GIVEN INSTRUCTION: Please give the lines from the start of the material through the line containing "c'8] r8 e'8 |" again, with "Lento" replaced by "Andante" and everything else left as it is. Leave the pictures out of your answer.

GIVEN DATA:
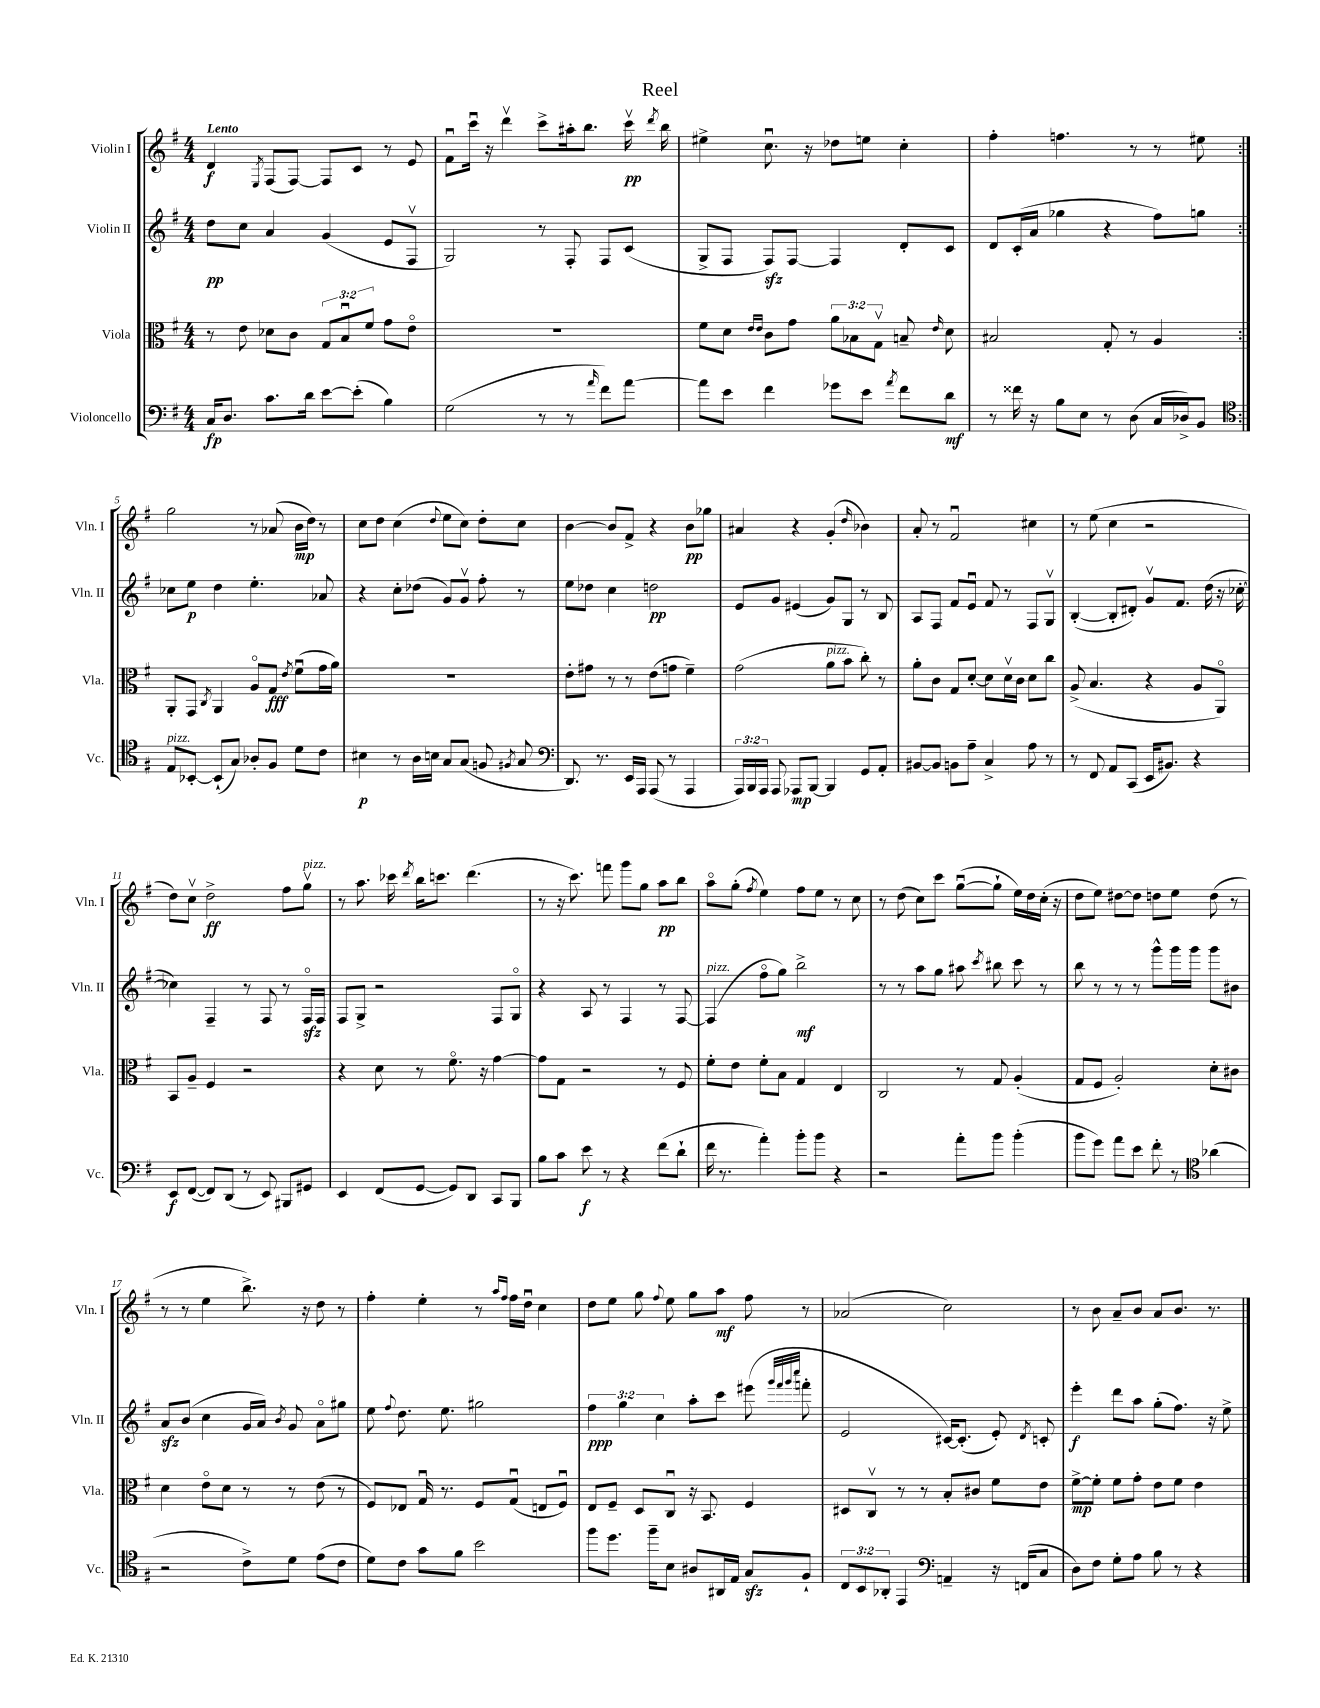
\header { title = "Reel" }
<<
\new StaffGroup <<
\new Staff = "s0" \with { instrumentName = "Violin I" shortInstrumentName = "Vln. I" } {
    \clef treble \key g \major \numericTimeSignature \time 4/4 \tempo "Lento"
    \autoBeamOff \repeat volta 2 { d'4\f \acciaccatura { e8 } fis8[( fis8]~) fis8[ c'8] r8 e'8 |
    fis'8[\downbow c'''16]\downbow r16 d'''4\upbow c'''8[-> ais''16-. b''8.] c'''16\upbow\pp \acciaccatura { d'''8 } b''16 |
    eis''4-> c''8.\downbow r16 des''8[ e''8] c''4-. |
    fis''4-. f''4. r8 r8 eis''8 | }
    g''2 r8 aes'8( b'16[\mp d''16]) r8 |
    c''8[ d''8] c''4( \appoggiatura { d''8 } e''8[ c''8]) d''8[-. c''8] |
    b'4~ b'8[ fis'8]-> r4 b'8[\pp ges''8] |
    ais'4 r4 g'4-.( \grace { d''16 } bes'4) |
    a'8-. r8 fis'2\downbow cis''4 |
    r8 e''8( c''4 r2 |
    d''8[) c''8]\upbow d''2->\ff fis''8[ g''8]\upbow^\markup { \italic "pizz." } |
    r8 a''8. ces'''16 \acciaccatura { d'''8 } b''16[ c'''8.] d'''4.( |
    r8 r16 c'''8.) f'''8 g'''8[ g''8] a''8[\pp b''8] |
    a''8[\flageolet g''8]-.( \acciaccatura { fis''8 } e''4) fis''8[ e''8] r8 c''8 |
    r8 d''8( c''8[) c'''8] g''8[~\downbow( g''8]-! e''16[) d''16 c''16]-.( r16 |
    d''8[ e''8]) dis''8[~ dis''8] d''8[ e''8] d''8( r8 |
    r8 r8 e''4 b''8.->) r16 d''8 r8 |
    fis''4-. e''4-. r8 \grace { a''16[ fis''16] } fis''16[ d''16]\downbow c''4 |
    d''8[ e''8] g''8 \appoggiatura { fis''8 } e''8 g''8[ a''8]\mf fis''8 r8 |
    aes'2( c''2) |
    r8 b'8 a'8[-- b'8] a'8[ b'8.] r8. \bar "|." |
}
\new Staff = "s1" \with { instrumentName = "Violin II" shortInstrumentName = "Vln. II" } {
    \clef treble \key g \major \numericTimeSignature \time 4/4 \override Staff.TupletNumber.text = #tuplet-number::calc-fraction-text
    \autoBeamOff \repeat volta 2 { d''8[\pp c''8] a'4 g'4( e'8[ fis8]\upbow |
    g2) r8 fis8-. fis8[ c'8]( |
    g8[-> fis8] fis8[\sfz) fis8]~ fis4 d'8[-. c'8] |
    d'8[ c'16-.( a'16] ges''4 r4 fis''8[) g''8] | }
    ces''8[ e''8]\p d''4 e''4.-. aes'8 |
    r4 c''8[-. des''8]( g'8[) g'8]\upbow fis''8-. r8 |
    e''8[ des''8] c''4 d''2\pp |
    e'8[ g'8] eis'4( g'8[) g8] r8 b8 |
    a8[ fis8] fis'8[ e'8]\downbow fis'8 r8 fis8[ g8]\upbow |
    b4~-.( b8[-. dis'8]-.) g'8[\upbow fis'8.] d''16( r16 ces''16~-. |
    ces''4) fis4-- r8 fis8 r8 fis16[\flageolet\sfz fis16] |
    fis8[ g8]-> r2 fis8[ g8]\flageolet |
    r4 a8 r8 fis4 r8 fis8~ |
    fis4^\markup { \italic "pizz." }( fis''8[\flageolet g''8]) b''2->\mf |
    r8 r8 a''8[ g''8] ais''8 \acciaccatura { c'''8 } bis''8 c'''8 r8 |
    b''8 r8 r8 r8 g'''8[-^ g'''16 g'''16] g'''8[ bis'8] |
    a'8[\sfz b'8]( c''4 g'16[ a'16]) \acciaccatura { b'8 } g'8 a'8[\flageolet gis''8] |
    e''8 \appoggiatura { fis''8 } d''8. e''8. gis''2 |
    \tuplet 3/2 { fis''4\ppp g''4 c''4 } a''8[-. c'''8] eis'''8( \grace { g'''32[ fis'''32 g'''32 c''''32] } f'''8-. |
    e'2 cis'16[~) cis'8.]-.( e'8-.) \acciaccatura { d'8 } c'8-. |
    e'''4-.\f d'''8[ a''8] g''8[-.( fis''8.]) r16 e''8-> \bar "|." |
}
\new Staff = "s2" \with { instrumentName = "Viola" shortInstrumentName = "Vla." } {
    \clef alto \key g \major \numericTimeSignature \time 4/4 \override Staff.TupletNumber.text = #tuplet-number::calc-fraction-text
    \autoBeamOff \repeat volta 2 { r8 e'8 des'8[ c'8] \tuplet 3/2 { g8[ b8\downbow fis'8] } g'8[ e'8]\flageolet |
    R1 |
    fis'8[ d'8] \grace { e'16[ e'16] } c'8[ g'8] \tuplet 3/2 { a'8[ bes8 g8]\upbow } b8-- \grace { e'16 } d'8 |
    bis2 g8-. r8 a4 | }
    a,8[-. g,8] \acciaccatura { c8 } a,4 a8[\flageolet g8]\fff \acciaccatura { e'8 } fis'8[\downbow( g'16 a'16]) |
    R1 |
    e'8[-. gis'8] r8 r8 e'8[( g'8] fis'4--) |
    g'2( a'8[^\markup { \italic "pizz." } b'8] c''8-.) r8 |
    a'8[-. c'8] g8[ d'8]~-. d'8[ d'16\upbow c'16] d'8[ c''8] |
    a8->( b4. r4 a8[ a,8]\flageolet) |
    b,8[ a8]-- fis4 r2 |
    r4 d'8 r8 fis'8.\flageolet r16 g'4~ |
    g'8[ g8] r2 r8 fis8 |
    fis'8[-. e'8] fis'8[-. b8] g4 e4 |
    c2 r8 g8 a4-.( |
    g8[ fis8] a2-.) d'8[-. cis'8] |
    d'4 e'8[\flageolet d'8] r8 r8 e'8( r8 |
    fis8[) ees8] g16\downbow r8. fis8[ g8]\downbow( e8[ fis8]\downbow) |
    e8[ fis8]-- d8[ c8]\downbow r16 b,8. fis4 |
    dis8[ c8]\upbow r8 r8 b8[-. cis'8] fis'8[ e'8] |
    fis'8[~->\mp fis'8]-. fis'8[ g'8]-. e'8[ fis'8] e'4 \bar "|." |
}
\new Staff = "s3" \with { instrumentName = "Violoncello" shortInstrumentName = "Vc." } {
    \clef bass \key g \major \numericTimeSignature \time 4/4 \override Staff.TupletNumber.text = #tuplet-number::calc-fraction-text
    \autoBeamOff \repeat volta 2 { c16[\fp d8.] c'8.[ d'16] e'8[~ e'8]-.( b4) |
    g2( r8 r8 \grace { a'16 } fis'8[) a'8]~ |
    a'8[ e'8] fis'4 ges'8[ e'8] \acciaccatura { a'8 } fis'8[ d'8]\mf |
    r8 fisis'16 r16 b8[ e8] r8 d8( c16[ des16->) b,8] | }
    \clef tenor e8[^\markup { \italic "pizz." } bes,8]~-. bes,8[-!( g8]) aes8[-. fis8] d'8[ c'8] |
    bis4\p r8 a16[ b16] g8[ g8]( f8 \acciaccatura { fis8 } g8 |
    \clef bass d,8.) r8. e,16[ a,,16] a,,8( r8 a,,4 |
    \tuplet 3/2 { a,,16[) b,,16 a,,16] } a,,8 aes,,8[\mp b,,8]~ b,,4 g,8[ a,8]-. |
    bis,8[~ bis,8] b,8[ a8]-- c4-> a8 r8 |
    r8 fis,8 a,8[ c,8]( e,16[ bis,8.]) r4 |
    e,8[\f fis,8]~( fis,8[) d,8]( r8 e,8) bis,,8[ gis,8] |
    e,4 fis,8[( g,8]~ g,8[) d,8] c,8[ b,,8] |
    b8[ c'8] e'8\f r8 r4 fis'8[( d'8]-! |
    fis'16 r8. a'4-.) b'8[-. b'8] r4 |
    r2 a'8[-. b'8] b'4-.( |
    b'8[ g'8]) a'8[ e'8] fis'8-. r8 \clef tenor aes'4( |
    r2 c'8[->) d'8] e'8[( c'8] |
    d'8[) c'8] g'8[ fis'8] b'2 |
    fis''8[ d''8.] fis''16[-- b8] ais8[ ais,16 e16] g8[\sfz fis8]-! |
    \tuplet 3/2 { c8[ b,8 aes,8]-. } e,4 \clef bass a,4-- r16 f,16[( c8] |
    d8[) fis8] g8[-. a8] b8 r8 r4 \bar "|." |
}
>>
>>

FINAL ANSWER:
\header { title = "Reel" }
<<
\new StaffGroup <<
\new Staff = "s0" \with { instrumentName = "Violin I" shortInstrumentName = "Vln. I" } {
    \clef treble \key g \major \numericTimeSignature \time 4/4 \tempo "Andante"
    \autoBeamOff \repeat volta 2 { d'4\f \acciaccatura { e8 } fis8[( fis8]~) fis8[ c'8] r8 e'8 |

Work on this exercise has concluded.